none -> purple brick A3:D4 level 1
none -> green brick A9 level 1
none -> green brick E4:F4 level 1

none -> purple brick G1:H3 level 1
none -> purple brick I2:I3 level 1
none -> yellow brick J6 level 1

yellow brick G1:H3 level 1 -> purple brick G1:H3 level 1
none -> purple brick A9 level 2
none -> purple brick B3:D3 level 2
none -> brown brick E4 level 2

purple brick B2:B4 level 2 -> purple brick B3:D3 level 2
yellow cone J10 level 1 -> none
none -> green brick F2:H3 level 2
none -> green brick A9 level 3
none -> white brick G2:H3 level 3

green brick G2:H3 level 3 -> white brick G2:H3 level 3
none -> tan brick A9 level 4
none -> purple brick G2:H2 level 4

==

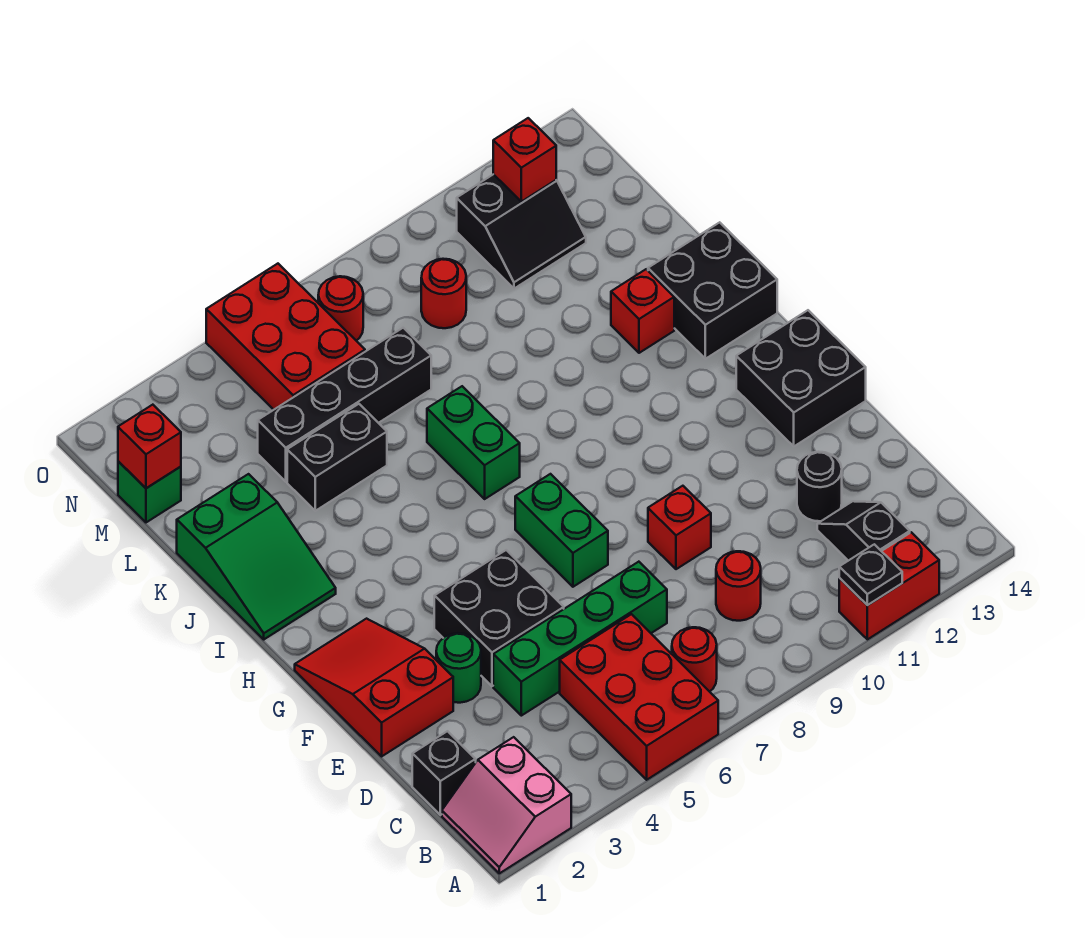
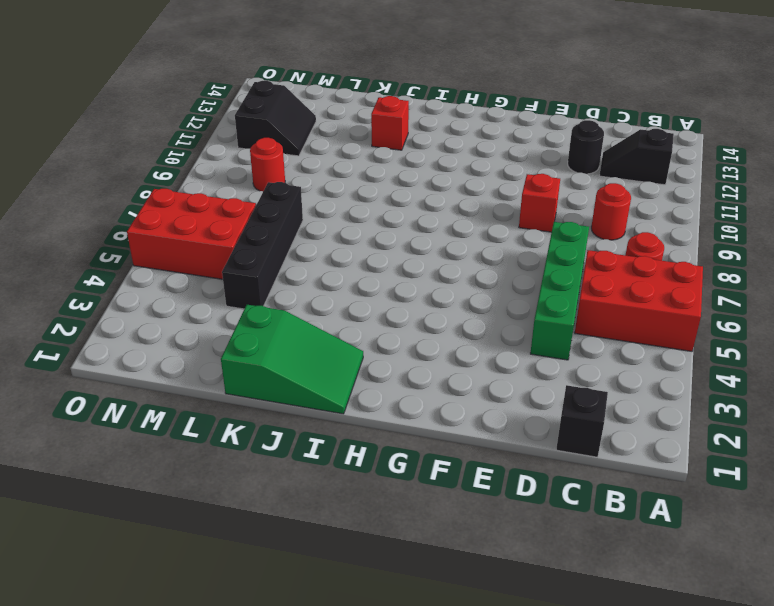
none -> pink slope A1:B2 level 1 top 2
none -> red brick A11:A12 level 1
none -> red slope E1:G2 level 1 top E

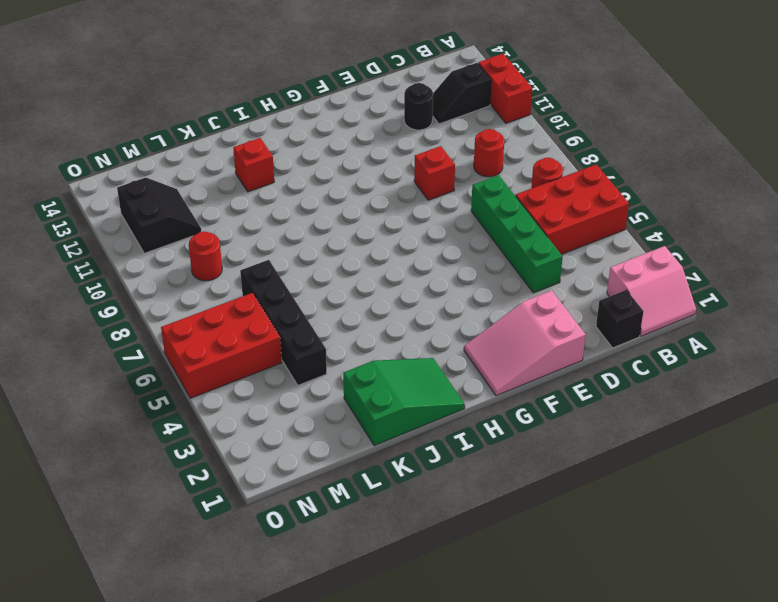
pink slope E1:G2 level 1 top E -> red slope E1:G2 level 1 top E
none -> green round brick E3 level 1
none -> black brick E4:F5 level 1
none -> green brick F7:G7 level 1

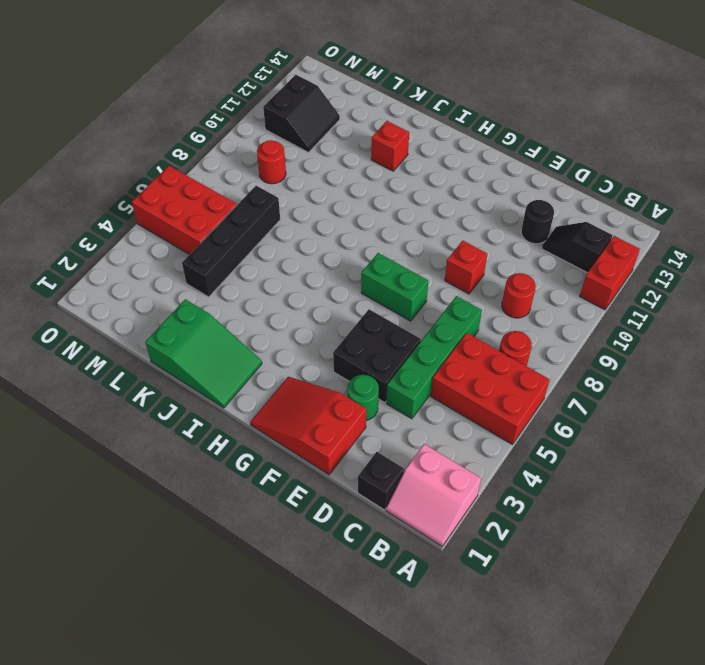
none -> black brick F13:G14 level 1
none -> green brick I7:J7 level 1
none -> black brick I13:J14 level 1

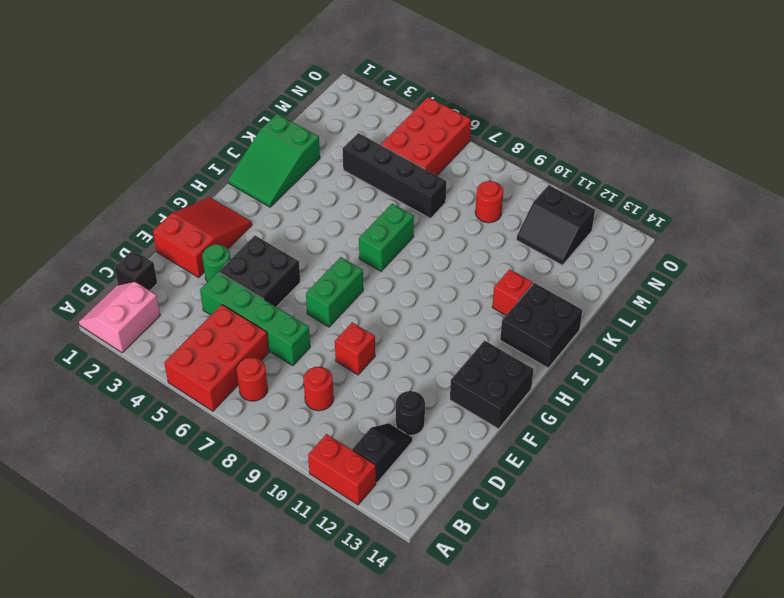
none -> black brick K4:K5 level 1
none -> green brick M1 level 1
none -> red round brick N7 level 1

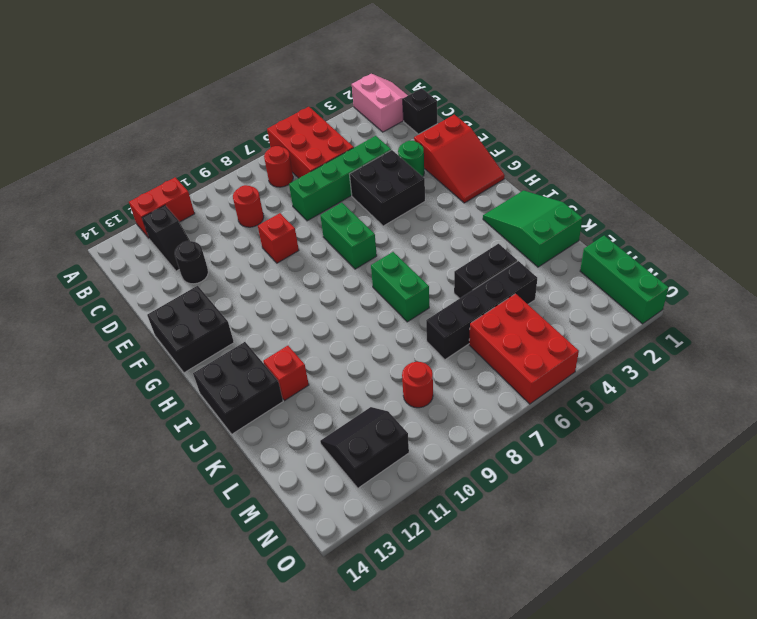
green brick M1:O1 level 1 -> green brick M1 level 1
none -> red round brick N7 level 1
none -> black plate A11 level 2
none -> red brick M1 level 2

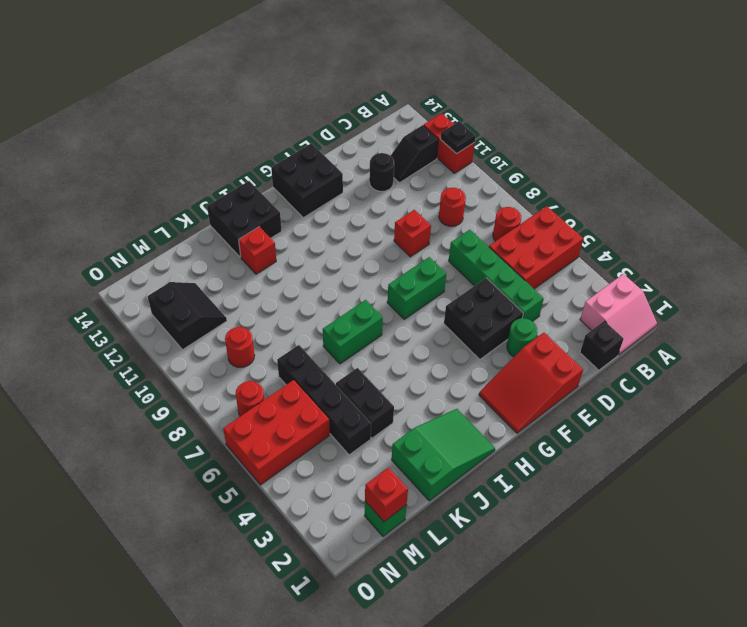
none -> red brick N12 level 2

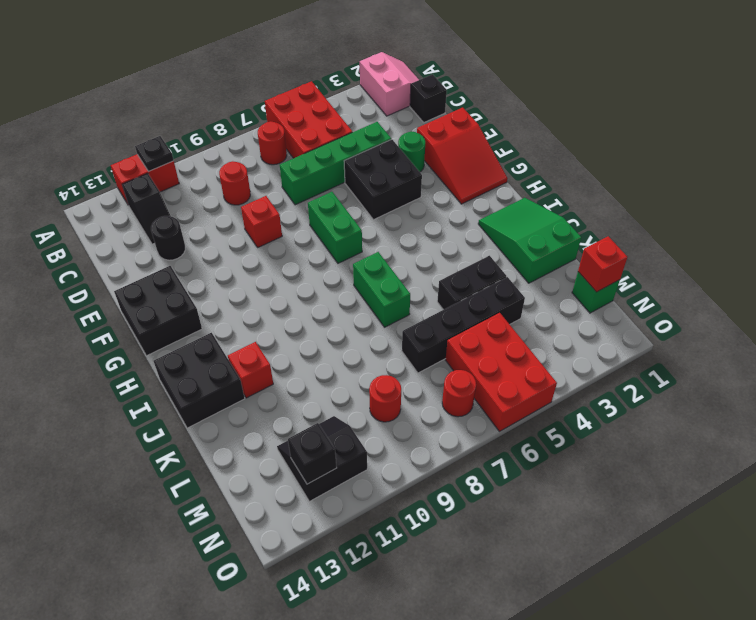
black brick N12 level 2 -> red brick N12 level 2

--

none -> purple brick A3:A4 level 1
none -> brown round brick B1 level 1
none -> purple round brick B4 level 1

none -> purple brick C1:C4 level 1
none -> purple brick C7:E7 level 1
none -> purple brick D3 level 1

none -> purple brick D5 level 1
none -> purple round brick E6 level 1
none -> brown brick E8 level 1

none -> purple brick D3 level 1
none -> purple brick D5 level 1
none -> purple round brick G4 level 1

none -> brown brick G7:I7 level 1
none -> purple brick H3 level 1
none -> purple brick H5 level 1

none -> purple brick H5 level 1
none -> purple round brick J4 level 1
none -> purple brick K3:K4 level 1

#### [Problem to solve]
Looking at the entries, count the lines where the word "round" appears, and state the count by itself.

#### [Output for this task]
8